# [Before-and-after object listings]
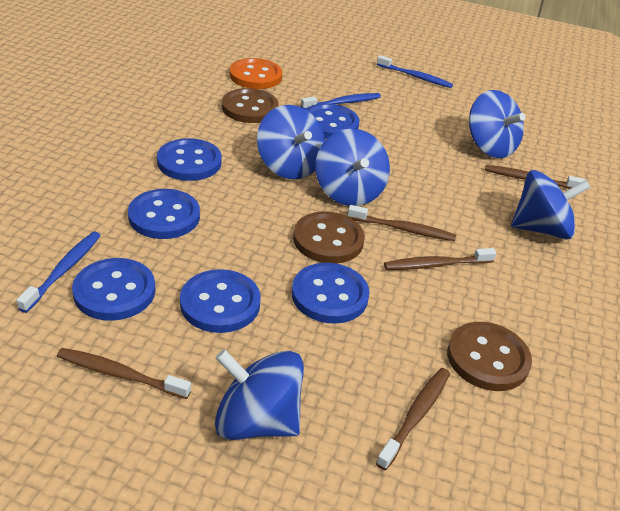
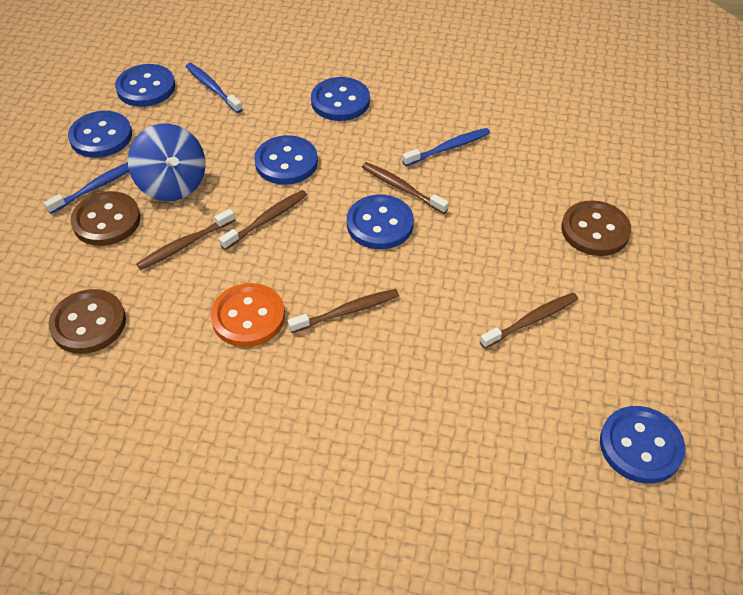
blue spinning top: 5 -> 1

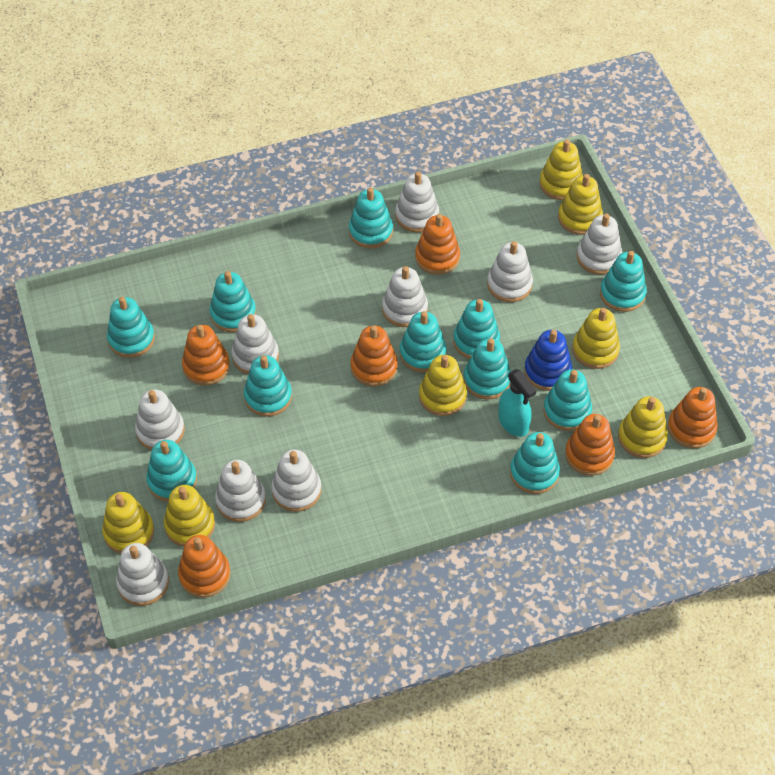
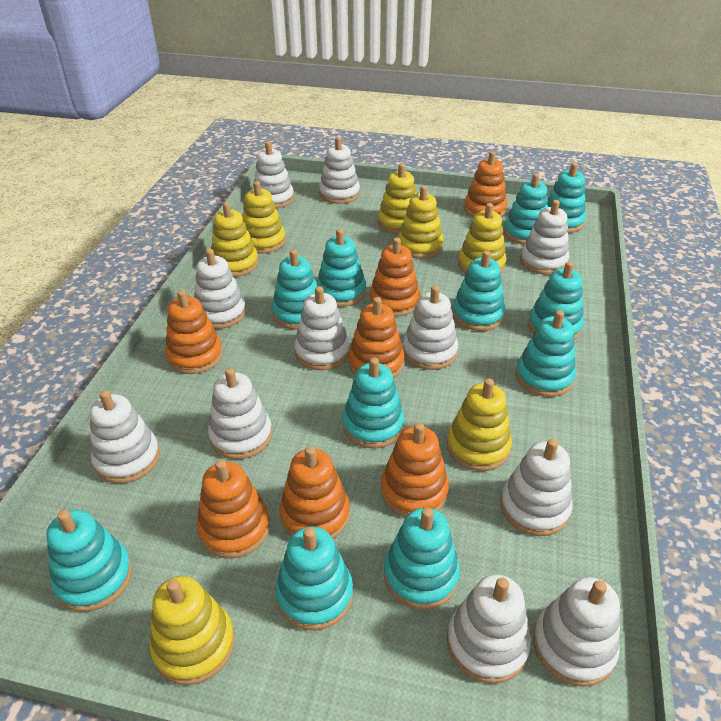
blue stacking toy: 1 -> 0
orange stacking toy: 6 -> 7
turquoise spray bottle: 1 -> 0
white stacking toy: 9 -> 11

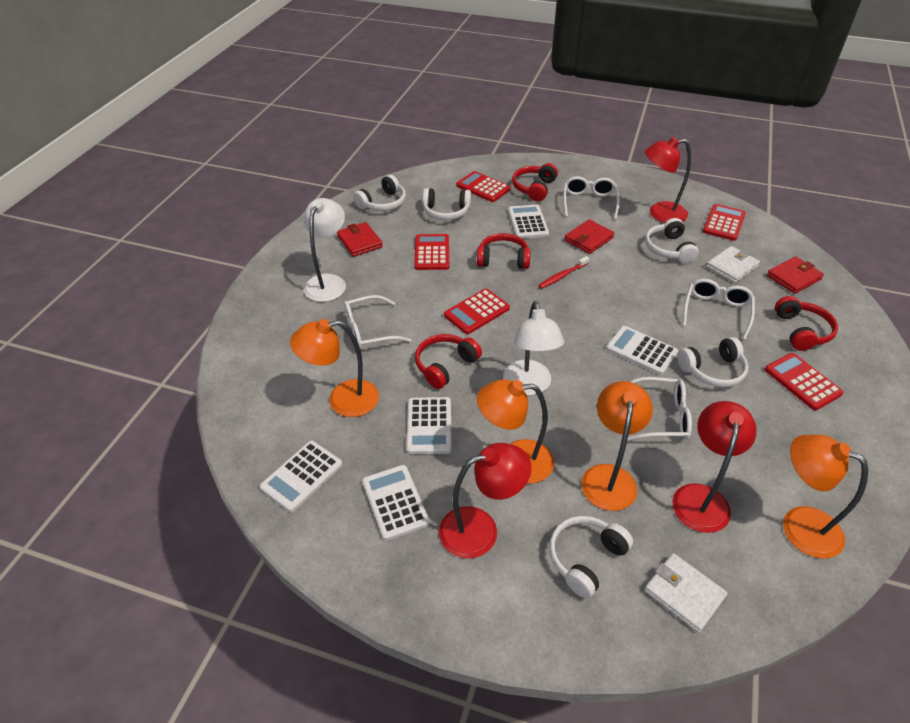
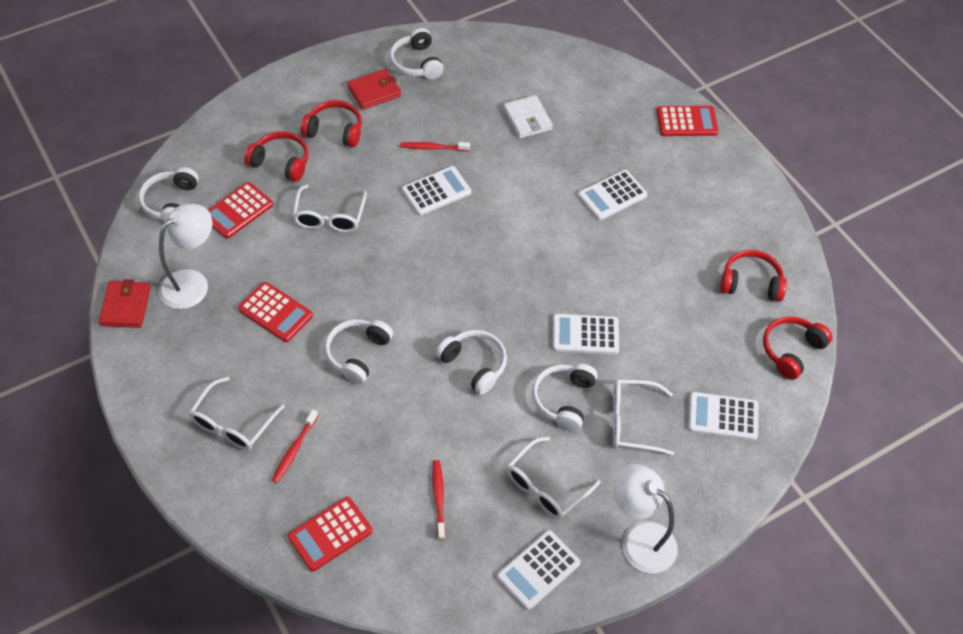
orange lamp: 4 -> 0
red calculator: 5 -> 4
red lamp: 3 -> 0
red toothbrush: 1 -> 3
red wallet: 3 -> 2
white wallet: 2 -> 1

# [TASK BRIEF]
Leaving the images out, print the records above exactly.

# [COMPLETED EXERCISE]
blue spinning top: 5 -> 1

blue stacking toy: 1 -> 0
orange stacking toy: 6 -> 7
turquoise spray bottle: 1 -> 0
white stacking toy: 9 -> 11

orange lamp: 4 -> 0
red calculator: 5 -> 4
red lamp: 3 -> 0
red toothbrush: 1 -> 3
red wallet: 3 -> 2
white wallet: 2 -> 1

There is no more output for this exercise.